WHAT THIS TASK INVOLVES:
Reproduce the records word for word, apart from the images they contain.

EXERCISE INPUT:
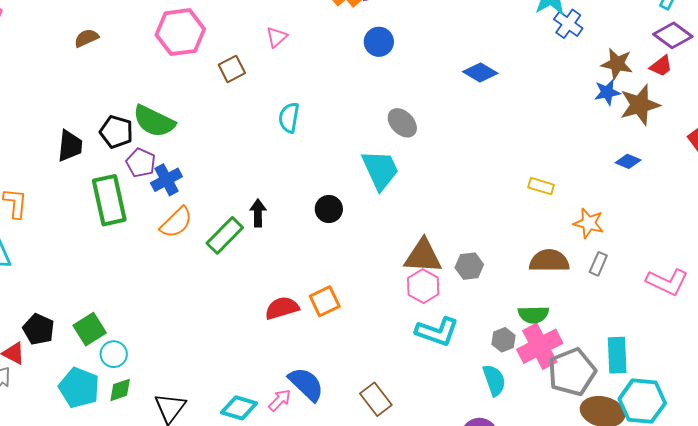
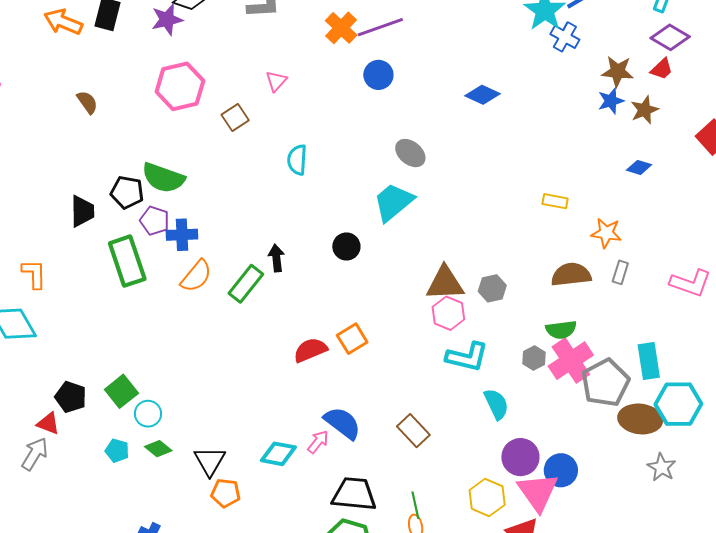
brown semicircle: (86, 38) -> (87, 102), turned 85
brown star: (640, 105) -> (645, 110), size x0.7
cyan trapezoid: (380, 170) -> (393, 202), turned -99
blue cross: (166, 180) -> (182, 235), turned 32
cyan semicircle: (494, 380) -> (496, 404), moved
cyan pentagon: (79, 388) -> (117, 451), size x0.6
green diamond: (120, 390) -> (158, 449), turned 64

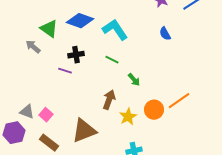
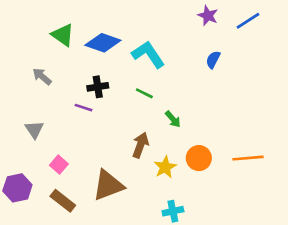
green triangle: (49, 29) -> (63, 35), moved
blue semicircle: (165, 34) -> (213, 60), turned 56
orange line: (179, 101) -> (248, 158), moved, turned 30
gray triangle: (27, 112) -> (34, 130), moved, turned 35

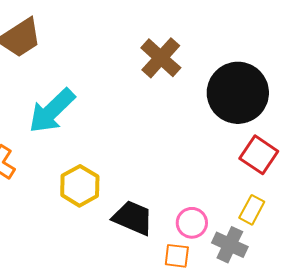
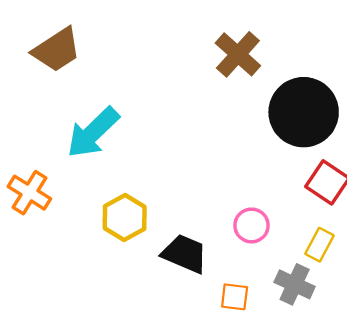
brown cross: (161, 58) -> (238, 54), moved
pink circle: (192, 223) -> (252, 225), moved

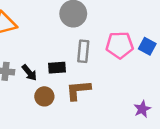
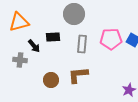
black rectangle: (57, 68) -> (53, 37), moved
black arrow: (29, 73) -> (34, 46), moved

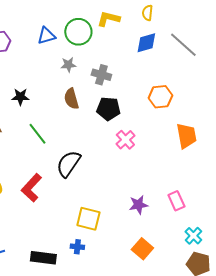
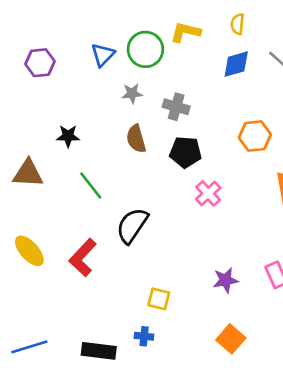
blue triangle: (46, 36) -> (103, 55), turned -30
yellow square: (88, 219) -> (159, 299), size x0.7

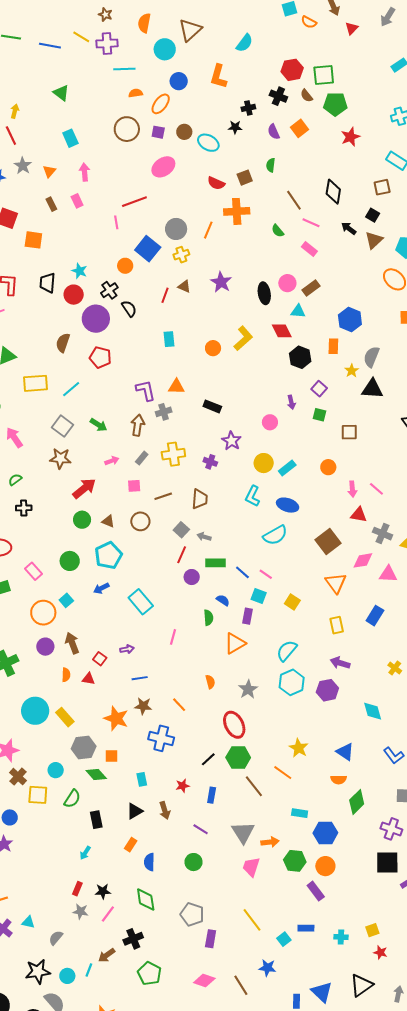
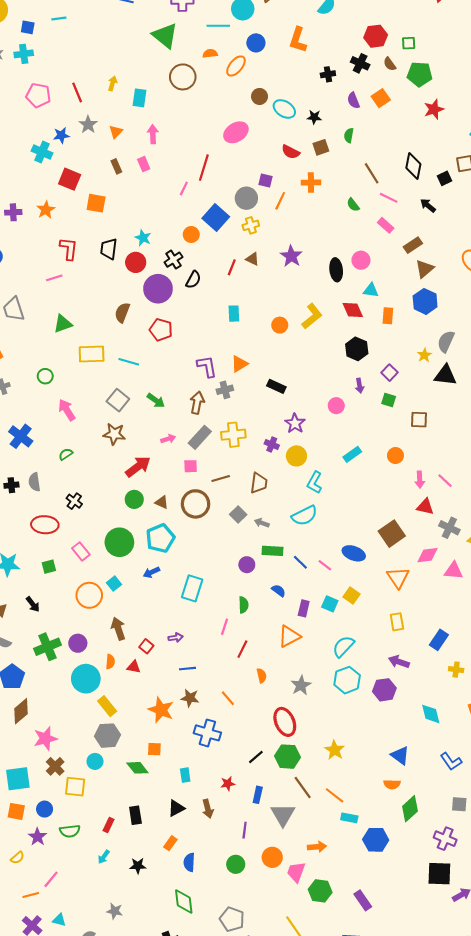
cyan line: (124, 69) -> (218, 26), moved
green square: (324, 75) -> (409, 43), size x0.6
green triangle: (61, 93) -> (165, 36), moved, size x1.5
yellow arrow: (15, 111) -> (112, 83), moved
black star: (235, 127) -> (314, 117), moved
brown circle: (127, 129) -> (183, 77), moved
purple square: (158, 132) -> (266, 180), moved
cyan rectangle: (70, 138) -> (140, 98), turned 30
red line: (134, 202) -> (204, 168), turned -55
orange cross: (237, 211) -> (311, 183), size x0.7
black square: (373, 215) -> (445, 178), moved, turned 32
pink line: (116, 222) -> (184, 189), turned 32
brown triangle: (374, 240) -> (425, 269), moved
brown rectangle: (311, 288) -> (413, 245), moved
black semicircle: (129, 309) -> (193, 280), turned 60
orange rectangle: (333, 346) -> (388, 316), moved
black hexagon: (300, 357) -> (357, 349), moved
orange triangle: (176, 387) -> (239, 364), turned -36
cyan line: (71, 389) -> (129, 362), turned 54
gray rectangle: (142, 458) -> (200, 437), size x1.6
yellow circle: (264, 463) -> (296, 456), moved
blue ellipse: (288, 505) -> (354, 553), moved
black cross: (24, 508) -> (74, 501), moved, turned 35
brown circle: (140, 521) -> (196, 504), size x1.4
cyan semicircle: (275, 535) -> (305, 516), moved
red line: (182, 555) -> (242, 649), moved
green circle: (70, 561) -> (119, 542), size x1.4
cyan square: (259, 596) -> (330, 604), moved
cyan rectangle: (141, 602) -> (192, 588), turned 55
blue rectangle: (375, 616) -> (439, 640), moved
green semicircle: (208, 618) -> (243, 605), moved
purple circle: (45, 647) -> (78, 643), moved
yellow cross: (395, 668) -> (456, 670), turned -32
cyan circle: (35, 711) -> (86, 679), moved
gray hexagon: (84, 747) -> (107, 736), moved
yellow star: (299, 748) -> (335, 750), moved
orange line: (283, 773) -> (335, 795), moved
green semicircle: (72, 799) -> (70, 831), moved, turned 48
purple line: (201, 829) -> (245, 830), turned 63
gray triangle: (243, 832) -> (283, 815), moved
cyan arrow: (85, 853) -> (104, 857), moved
green hexagon: (295, 861) -> (320, 891), moved
orange circle: (325, 866) -> (272, 857), moved
red rectangle: (77, 889) -> (109, 825), moved
black star: (103, 891) -> (138, 866), moved
pink line: (108, 914) -> (51, 879), moved

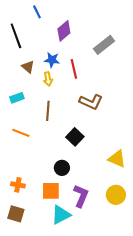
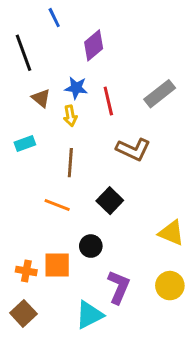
gray rectangle: (104, 45) -> (160, 94), moved
orange line: (21, 133) -> (57, 205), moved
orange square: (51, 191) -> (57, 265), moved
brown square: (16, 214) -> (23, 313), turned 30

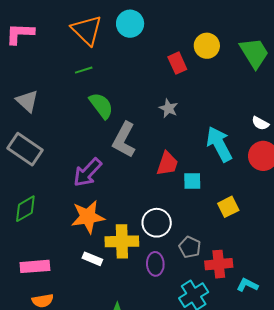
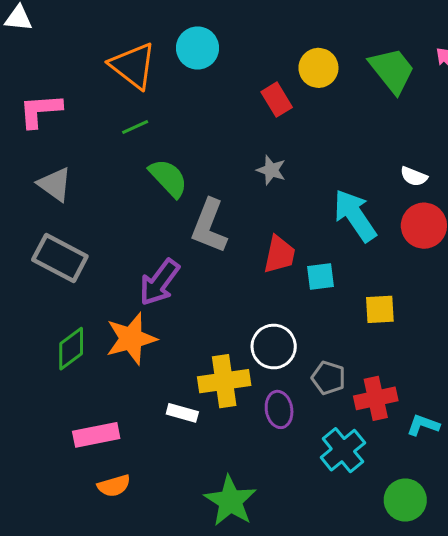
pink L-shape: (20, 34) -> (40, 110), moved
yellow square: (228, 207) -> (380, 309), turned 30
orange star: (88, 217) -> (131, 339), moved

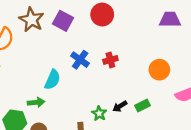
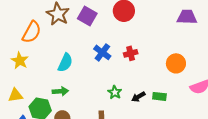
cyan semicircle: (52, 80) -> (65, 63), moved
green rectangle: (142, 105) -> (159, 96), turned 32
green star: (99, 113) -> (115, 92), moved

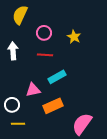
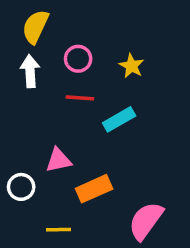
white arrow: (13, 51) -> (30, 71), moved
cyan rectangle: (57, 77) -> (119, 119), moved
yellow line: (18, 124) -> (59, 230), moved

YOUR RESPONSE:
brown semicircle: (86, 38) -> (87, 102), turned 85
brown star: (640, 105) -> (645, 110), size x0.7
cyan trapezoid: (380, 170) -> (393, 202), turned -99
blue cross: (166, 180) -> (182, 235), turned 32
cyan semicircle: (494, 380) -> (496, 404), moved
cyan pentagon: (79, 388) -> (117, 451), size x0.6
green diamond: (120, 390) -> (158, 449), turned 64

green triangle: (49, 29) -> (63, 35), moved
blue semicircle: (165, 34) -> (213, 60), turned 56
orange line: (179, 101) -> (248, 158), moved, turned 30
gray triangle: (27, 112) -> (34, 130), moved, turned 35

brown cross: (161, 58) -> (238, 54), moved
pink circle: (192, 223) -> (252, 225), moved

black rectangle: (57, 68) -> (53, 37), moved
black arrow: (29, 73) -> (34, 46), moved

blue triangle: (46, 36) -> (103, 55), turned -30
yellow square: (88, 219) -> (159, 299), size x0.7

cyan line: (124, 69) -> (218, 26), moved
green square: (324, 75) -> (409, 43), size x0.6
green triangle: (61, 93) -> (165, 36), moved, size x1.5
yellow arrow: (15, 111) -> (112, 83), moved
black star: (235, 127) -> (314, 117), moved
brown circle: (127, 129) -> (183, 77), moved
purple square: (158, 132) -> (266, 180), moved
cyan rectangle: (70, 138) -> (140, 98), turned 30
red line: (134, 202) -> (204, 168), turned -55
orange cross: (237, 211) -> (311, 183), size x0.7
black square: (373, 215) -> (445, 178), moved, turned 32
pink line: (116, 222) -> (184, 189), turned 32
brown triangle: (374, 240) -> (425, 269), moved
brown rectangle: (311, 288) -> (413, 245), moved
black semicircle: (129, 309) -> (193, 280), turned 60
orange rectangle: (333, 346) -> (388, 316), moved
black hexagon: (300, 357) -> (357, 349), moved
orange triangle: (176, 387) -> (239, 364), turned -36
cyan line: (71, 389) -> (129, 362), turned 54
gray rectangle: (142, 458) -> (200, 437), size x1.6
yellow circle: (264, 463) -> (296, 456), moved
blue ellipse: (288, 505) -> (354, 553), moved
black cross: (24, 508) -> (74, 501), moved, turned 35
brown circle: (140, 521) -> (196, 504), size x1.4
cyan semicircle: (275, 535) -> (305, 516), moved
red line: (182, 555) -> (242, 649), moved
green circle: (70, 561) -> (119, 542), size x1.4
cyan square: (259, 596) -> (330, 604), moved
cyan rectangle: (141, 602) -> (192, 588), turned 55
blue rectangle: (375, 616) -> (439, 640), moved
green semicircle: (208, 618) -> (243, 605), moved
purple circle: (45, 647) -> (78, 643), moved
yellow cross: (395, 668) -> (456, 670), turned -32
cyan circle: (35, 711) -> (86, 679), moved
gray hexagon: (84, 747) -> (107, 736), moved
yellow star: (299, 748) -> (335, 750), moved
orange line: (283, 773) -> (335, 795), moved
green semicircle: (72, 799) -> (70, 831), moved, turned 48
purple line: (201, 829) -> (245, 830), turned 63
gray triangle: (243, 832) -> (283, 815), moved
cyan arrow: (85, 853) -> (104, 857), moved
green hexagon: (295, 861) -> (320, 891), moved
orange circle: (325, 866) -> (272, 857), moved
red rectangle: (77, 889) -> (109, 825), moved
black star: (103, 891) -> (138, 866), moved
pink line: (108, 914) -> (51, 879), moved

gray rectangle: (104, 45) -> (160, 94), moved
orange line: (21, 133) -> (57, 205), moved
orange square: (51, 191) -> (57, 265), moved
brown square: (16, 214) -> (23, 313), turned 30

pink L-shape: (20, 34) -> (40, 110), moved
yellow square: (228, 207) -> (380, 309), turned 30
orange star: (88, 217) -> (131, 339), moved

cyan semicircle: (52, 80) -> (65, 63), moved
green rectangle: (142, 105) -> (159, 96), turned 32
green star: (99, 113) -> (115, 92), moved

white arrow: (13, 51) -> (30, 71), moved
cyan rectangle: (57, 77) -> (119, 119), moved
yellow line: (18, 124) -> (59, 230), moved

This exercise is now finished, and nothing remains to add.